WHAT THIS TASK INVOLVES: Please repeat, exactly as written, the line containing "none -> yellow 2x3 plate [587,201,732,316]" and every line after it through the end of the records below, leaving out any pictures.

[Object state change records]

——

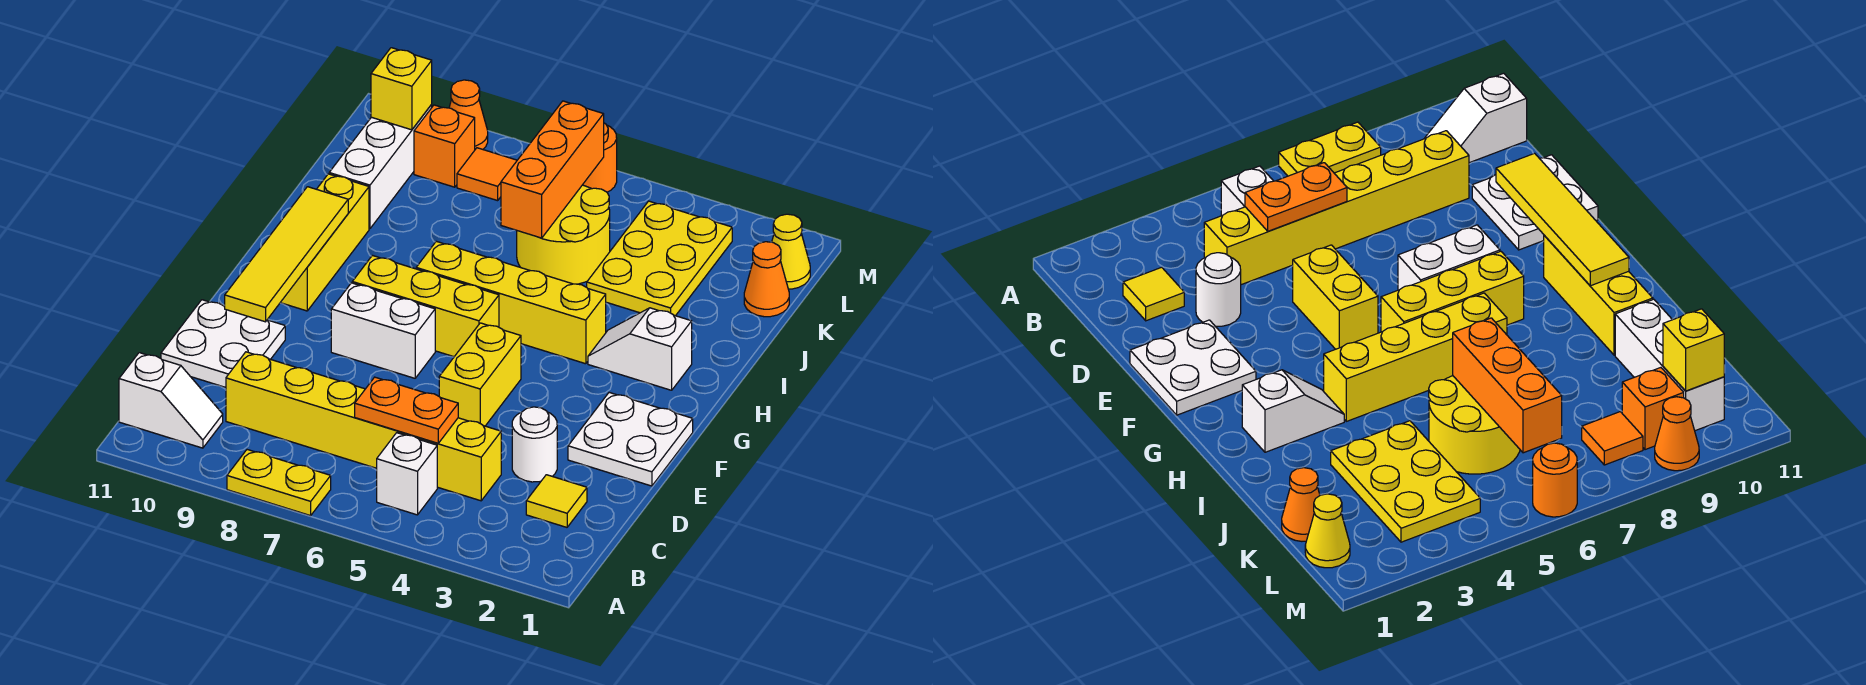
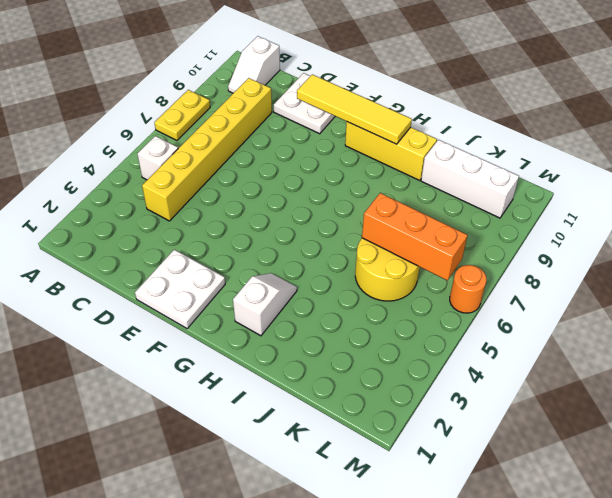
none -> yellow 1x1 tile [526,475,587,527]
none -> white 1x1 round brick [512,407,557,482]
none -> yellow 1x2 brick [439,323,521,426]

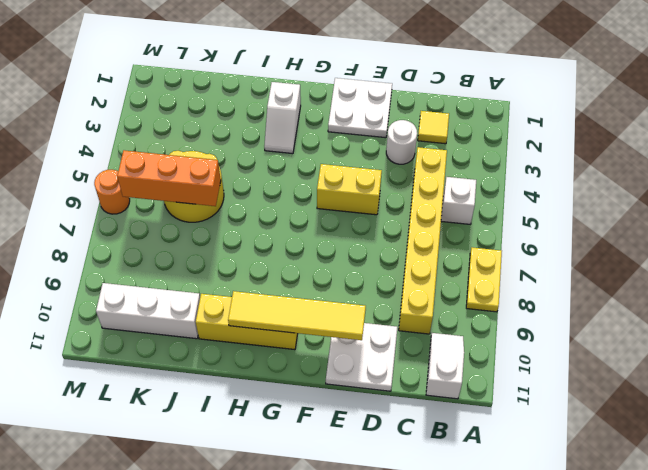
none -> white 1x2 brick [331,283,435,378]
none -> yellow 1x3 brick [352,256,499,357]
none -> yellow 1x4 brick [416,241,606,364]

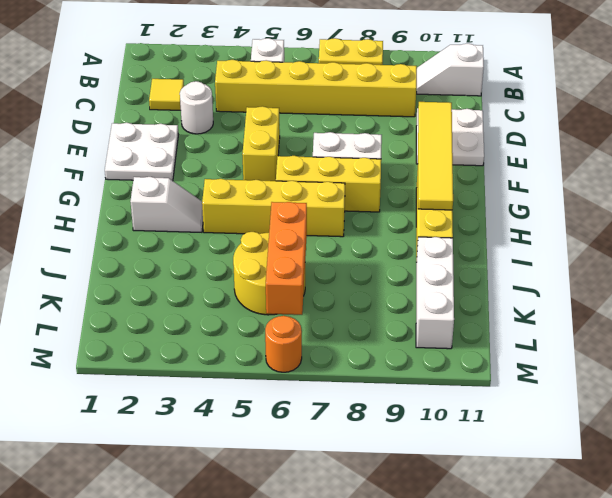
none -> yellow 2x3 plate [587,201,732,316]
none -> orange 1x1 cone [744,242,789,317]
none -> yellow 1x1 cone [772,214,810,289]

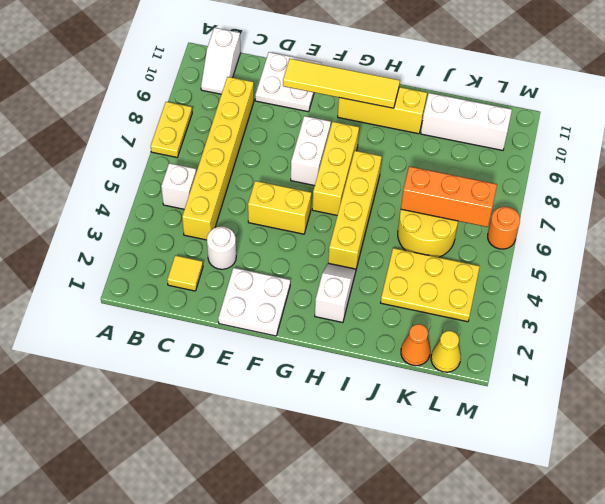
none -> orange 1x1 tile [457,148,517,201]
none -> orange 1x1 brick [414,105,475,187]
none -> orange 1x1 cone [449,80,488,149]

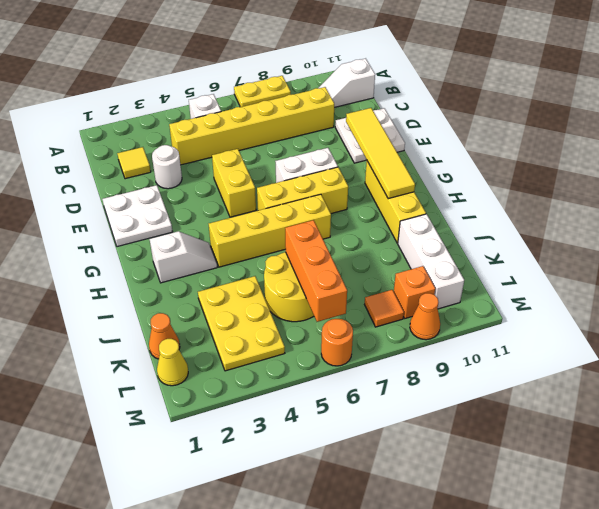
none -> orange 1x2 plate [355,377,458,443]
none -> yellow 1x1 brick [371,48,432,130]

——

WRITTEN RESPONSE:
none -> yellow 2x3 plate [587,201,732,316]
none -> orange 1x1 cone [744,242,789,317]
none -> yellow 1x1 cone [772,214,810,289]

none -> orange 1x1 tile [457,148,517,201]
none -> orange 1x1 brick [414,105,475,187]
none -> orange 1x1 cone [449,80,488,149]

none -> orange 1x2 plate [355,377,458,443]
none -> yellow 1x1 brick [371,48,432,130]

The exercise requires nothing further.